TASK ITEM: The answer must consist of every line in the records that contains the word "Wallet".

==============================

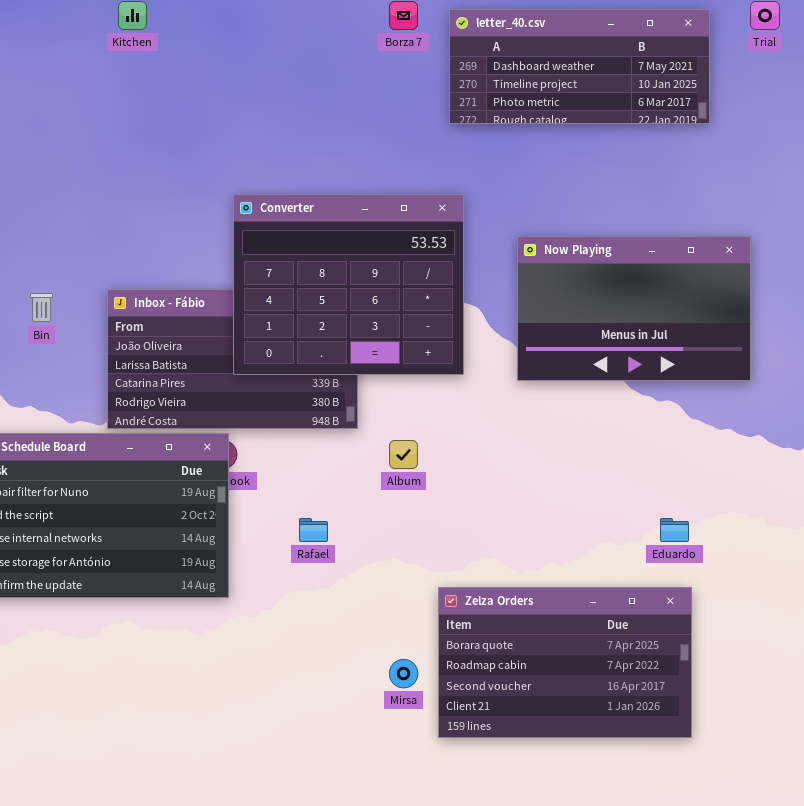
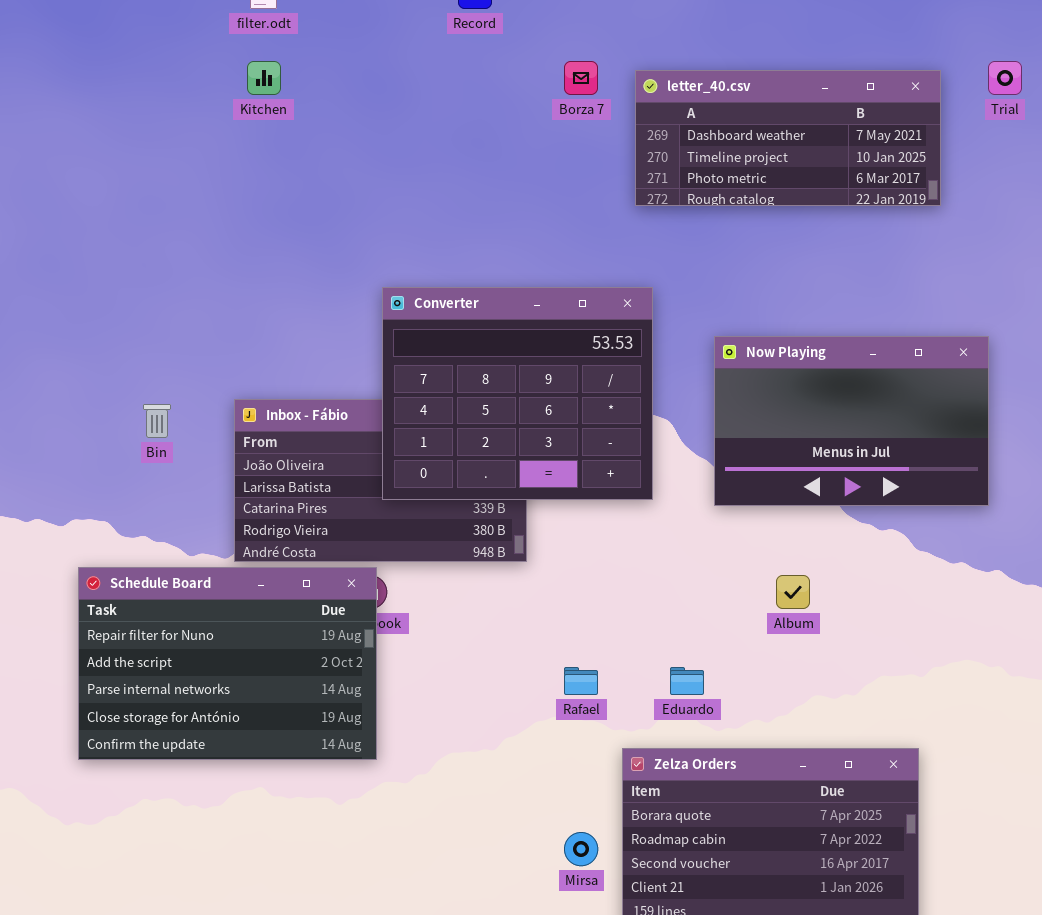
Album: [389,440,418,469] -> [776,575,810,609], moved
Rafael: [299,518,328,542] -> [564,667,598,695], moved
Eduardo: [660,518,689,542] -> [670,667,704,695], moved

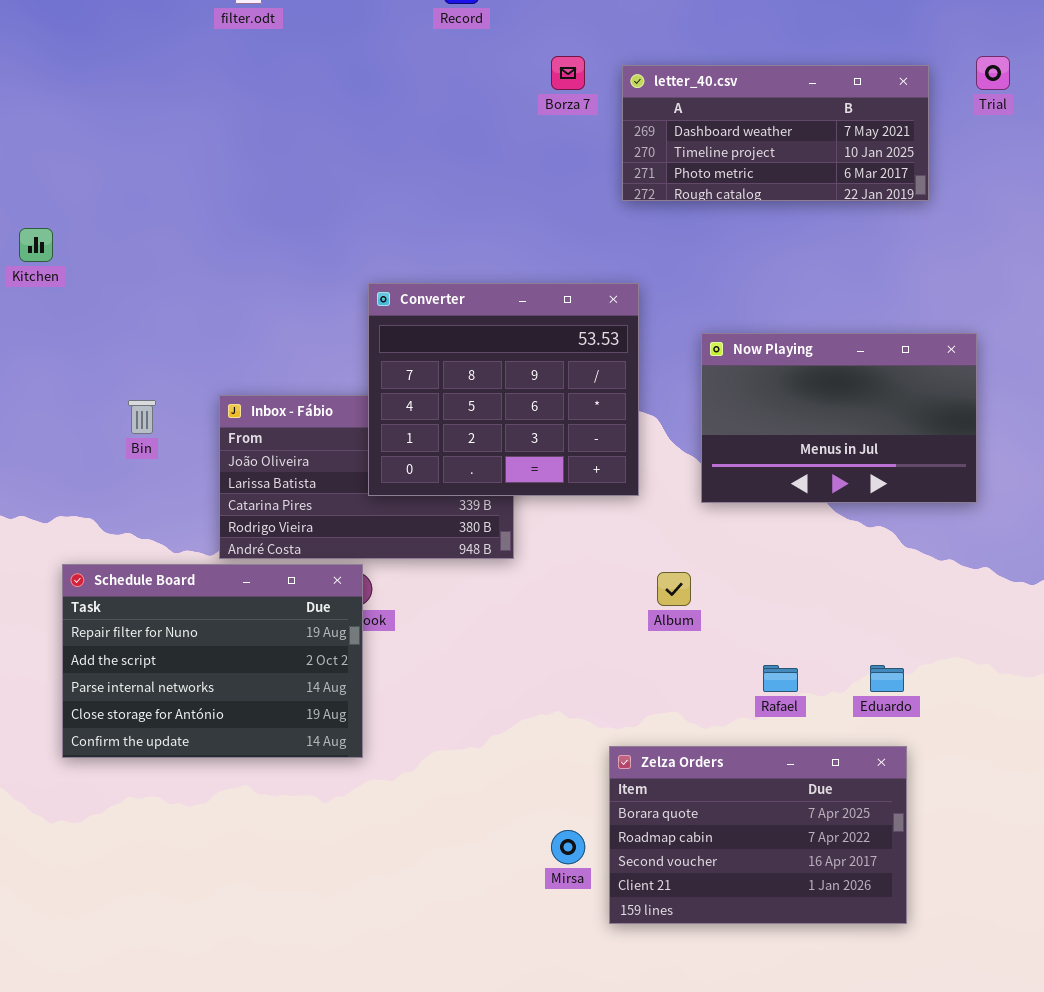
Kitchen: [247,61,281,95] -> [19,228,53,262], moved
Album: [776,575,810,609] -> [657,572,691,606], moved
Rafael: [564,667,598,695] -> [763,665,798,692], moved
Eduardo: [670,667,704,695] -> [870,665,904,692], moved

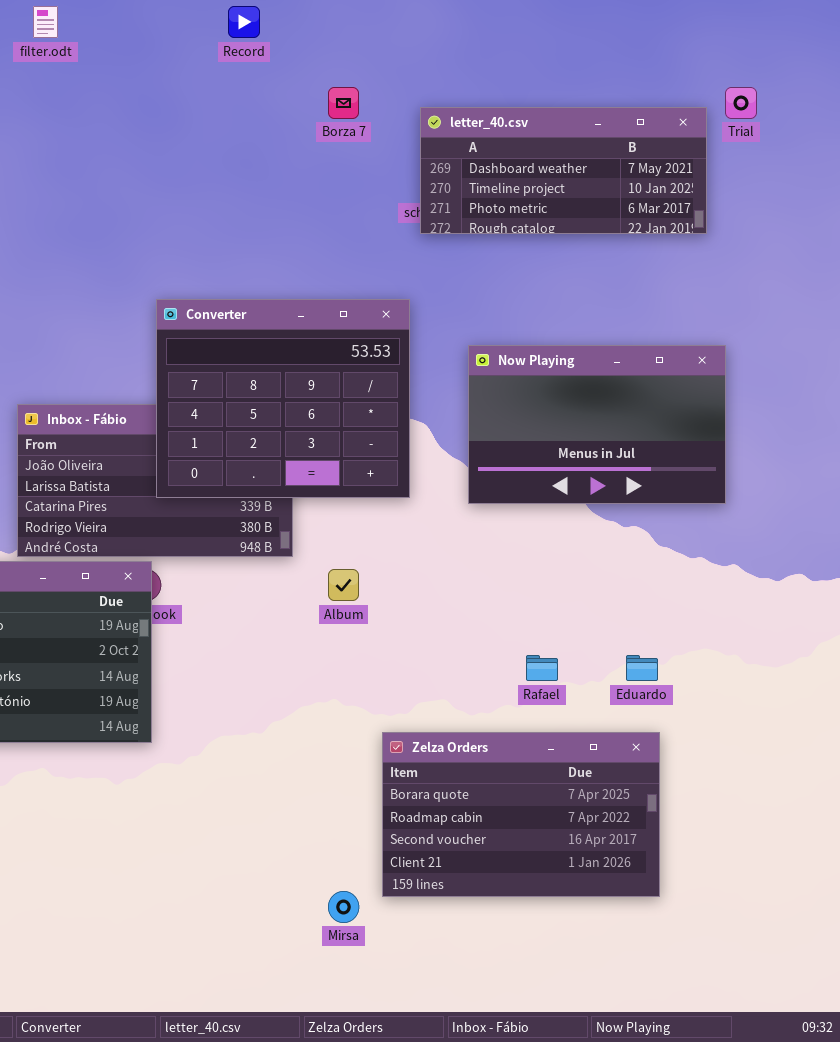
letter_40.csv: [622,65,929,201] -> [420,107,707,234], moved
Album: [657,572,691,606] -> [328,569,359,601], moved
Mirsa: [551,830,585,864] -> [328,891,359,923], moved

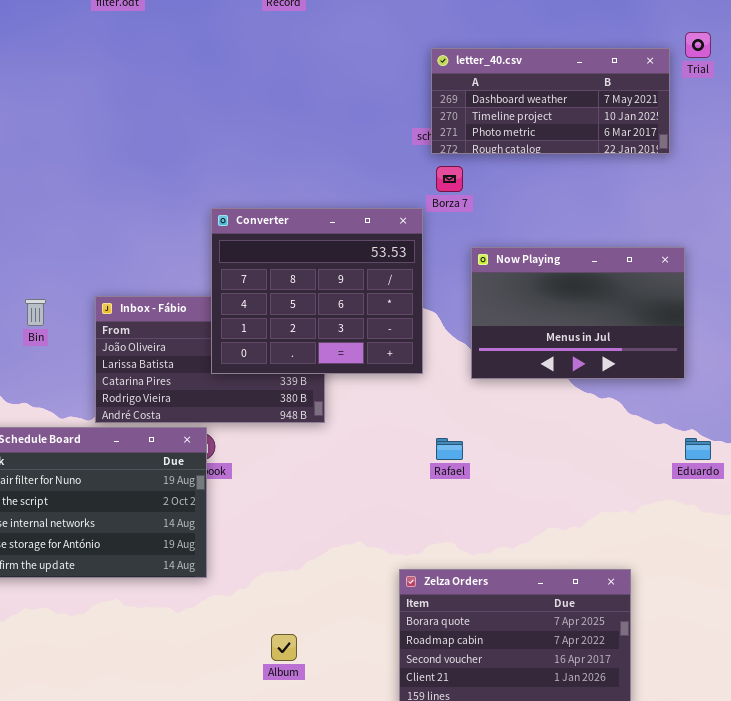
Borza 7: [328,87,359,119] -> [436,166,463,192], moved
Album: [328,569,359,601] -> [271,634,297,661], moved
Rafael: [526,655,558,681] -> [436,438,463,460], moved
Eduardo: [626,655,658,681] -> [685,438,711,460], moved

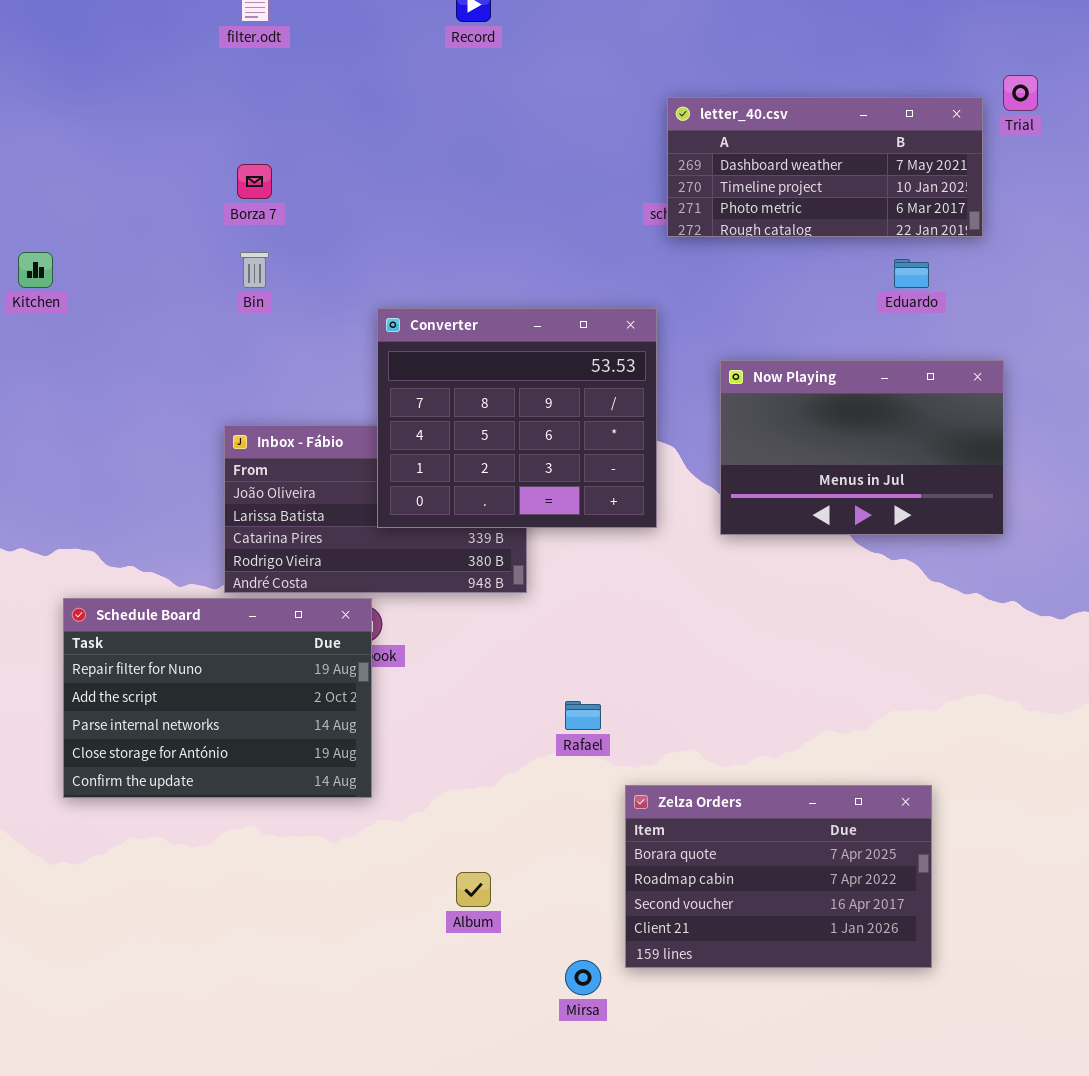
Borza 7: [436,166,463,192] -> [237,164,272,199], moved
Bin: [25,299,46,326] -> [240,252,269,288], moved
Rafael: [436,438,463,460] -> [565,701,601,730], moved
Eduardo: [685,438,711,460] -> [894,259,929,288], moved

==============================

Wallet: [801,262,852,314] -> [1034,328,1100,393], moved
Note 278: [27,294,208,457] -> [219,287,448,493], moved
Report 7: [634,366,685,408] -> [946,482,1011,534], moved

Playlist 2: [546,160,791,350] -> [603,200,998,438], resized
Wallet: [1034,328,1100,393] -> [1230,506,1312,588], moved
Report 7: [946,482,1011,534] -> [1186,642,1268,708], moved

==============================

SOLUTION TO THE PROBLEM:
Wallet: [801,262,852,314] -> [1034,328,1100,393], moved
Wallet: [1034,328,1100,393] -> [1230,506,1312,588], moved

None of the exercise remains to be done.